[Dataset]
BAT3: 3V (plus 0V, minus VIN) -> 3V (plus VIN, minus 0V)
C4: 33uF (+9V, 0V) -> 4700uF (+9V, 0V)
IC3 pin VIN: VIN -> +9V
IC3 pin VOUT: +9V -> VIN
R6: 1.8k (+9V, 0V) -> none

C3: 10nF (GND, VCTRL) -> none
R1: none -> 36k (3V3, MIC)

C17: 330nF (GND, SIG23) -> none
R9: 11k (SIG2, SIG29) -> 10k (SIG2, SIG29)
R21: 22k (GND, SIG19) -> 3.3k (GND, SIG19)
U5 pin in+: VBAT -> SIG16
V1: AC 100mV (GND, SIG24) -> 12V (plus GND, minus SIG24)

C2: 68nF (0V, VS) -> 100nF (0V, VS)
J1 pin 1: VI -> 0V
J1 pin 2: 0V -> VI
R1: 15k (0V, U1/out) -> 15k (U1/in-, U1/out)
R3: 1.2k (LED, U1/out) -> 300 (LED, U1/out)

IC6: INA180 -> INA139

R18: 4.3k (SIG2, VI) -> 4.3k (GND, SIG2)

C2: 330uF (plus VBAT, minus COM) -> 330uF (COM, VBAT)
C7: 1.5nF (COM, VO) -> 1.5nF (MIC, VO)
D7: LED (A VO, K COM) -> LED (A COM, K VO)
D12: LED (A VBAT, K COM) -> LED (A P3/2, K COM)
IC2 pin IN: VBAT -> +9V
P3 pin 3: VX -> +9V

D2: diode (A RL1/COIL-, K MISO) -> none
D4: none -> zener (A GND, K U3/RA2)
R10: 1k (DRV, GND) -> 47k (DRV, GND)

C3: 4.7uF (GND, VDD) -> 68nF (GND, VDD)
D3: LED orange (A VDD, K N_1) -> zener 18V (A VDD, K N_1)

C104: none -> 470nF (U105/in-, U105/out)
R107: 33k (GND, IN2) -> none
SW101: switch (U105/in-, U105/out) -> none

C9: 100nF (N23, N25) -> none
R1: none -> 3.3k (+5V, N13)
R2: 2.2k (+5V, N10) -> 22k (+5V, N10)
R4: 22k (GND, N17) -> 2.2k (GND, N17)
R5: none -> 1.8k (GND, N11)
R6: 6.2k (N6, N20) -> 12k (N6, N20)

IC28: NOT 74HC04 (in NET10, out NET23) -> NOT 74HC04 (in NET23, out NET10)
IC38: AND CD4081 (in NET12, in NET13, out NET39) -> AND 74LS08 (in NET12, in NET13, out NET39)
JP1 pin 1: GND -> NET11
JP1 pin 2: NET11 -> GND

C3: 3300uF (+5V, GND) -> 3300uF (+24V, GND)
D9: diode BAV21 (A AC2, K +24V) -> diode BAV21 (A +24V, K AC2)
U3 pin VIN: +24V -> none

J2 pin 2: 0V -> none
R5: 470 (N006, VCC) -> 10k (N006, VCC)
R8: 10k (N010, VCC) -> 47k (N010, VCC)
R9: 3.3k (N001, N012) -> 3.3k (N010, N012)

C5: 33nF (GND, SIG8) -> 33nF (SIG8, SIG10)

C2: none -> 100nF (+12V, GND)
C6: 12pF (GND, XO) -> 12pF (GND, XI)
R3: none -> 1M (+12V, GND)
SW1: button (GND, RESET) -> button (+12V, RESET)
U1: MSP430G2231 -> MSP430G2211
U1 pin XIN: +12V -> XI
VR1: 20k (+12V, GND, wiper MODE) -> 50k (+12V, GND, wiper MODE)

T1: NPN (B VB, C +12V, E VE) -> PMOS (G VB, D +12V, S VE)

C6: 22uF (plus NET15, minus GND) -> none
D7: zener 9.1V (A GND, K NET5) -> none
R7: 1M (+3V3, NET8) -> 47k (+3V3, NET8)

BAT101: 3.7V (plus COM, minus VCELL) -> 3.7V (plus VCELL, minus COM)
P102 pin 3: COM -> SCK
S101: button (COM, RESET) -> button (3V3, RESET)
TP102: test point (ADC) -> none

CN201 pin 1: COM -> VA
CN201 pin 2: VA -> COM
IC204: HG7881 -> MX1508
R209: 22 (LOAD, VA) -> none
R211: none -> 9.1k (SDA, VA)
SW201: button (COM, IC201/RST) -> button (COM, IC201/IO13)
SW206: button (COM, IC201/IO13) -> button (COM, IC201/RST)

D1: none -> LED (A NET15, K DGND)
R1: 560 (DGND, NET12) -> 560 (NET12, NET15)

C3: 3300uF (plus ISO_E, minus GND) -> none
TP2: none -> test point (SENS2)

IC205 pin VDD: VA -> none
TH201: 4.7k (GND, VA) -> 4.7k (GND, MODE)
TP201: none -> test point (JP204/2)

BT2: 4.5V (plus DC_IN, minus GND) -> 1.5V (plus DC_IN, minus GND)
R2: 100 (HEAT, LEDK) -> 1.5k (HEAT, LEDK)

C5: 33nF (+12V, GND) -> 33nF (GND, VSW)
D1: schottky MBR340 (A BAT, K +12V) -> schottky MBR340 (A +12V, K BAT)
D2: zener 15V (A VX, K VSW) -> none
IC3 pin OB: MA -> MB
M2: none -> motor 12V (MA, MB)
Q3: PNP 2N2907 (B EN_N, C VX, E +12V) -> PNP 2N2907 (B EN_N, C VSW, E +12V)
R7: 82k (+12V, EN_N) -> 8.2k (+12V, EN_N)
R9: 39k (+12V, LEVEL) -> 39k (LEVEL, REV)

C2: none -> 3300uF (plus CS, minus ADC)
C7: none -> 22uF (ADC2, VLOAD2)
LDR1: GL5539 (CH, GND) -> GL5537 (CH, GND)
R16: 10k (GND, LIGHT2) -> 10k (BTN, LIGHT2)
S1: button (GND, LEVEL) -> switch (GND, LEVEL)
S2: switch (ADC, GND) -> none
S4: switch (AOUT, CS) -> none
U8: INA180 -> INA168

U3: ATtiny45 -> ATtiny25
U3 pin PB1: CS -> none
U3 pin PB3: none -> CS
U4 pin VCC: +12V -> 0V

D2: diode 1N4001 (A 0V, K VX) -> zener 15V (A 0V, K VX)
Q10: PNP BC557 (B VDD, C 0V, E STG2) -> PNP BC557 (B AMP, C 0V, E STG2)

[Action item] Your task is to copy every line of the entries that contains the string "MODE".

[Result below]
VR1: 20k (+12V, GND, wiper MODE) -> 50k (+12V, GND, wiper MODE)
TH201: 4.7k (GND, VA) -> 4.7k (GND, MODE)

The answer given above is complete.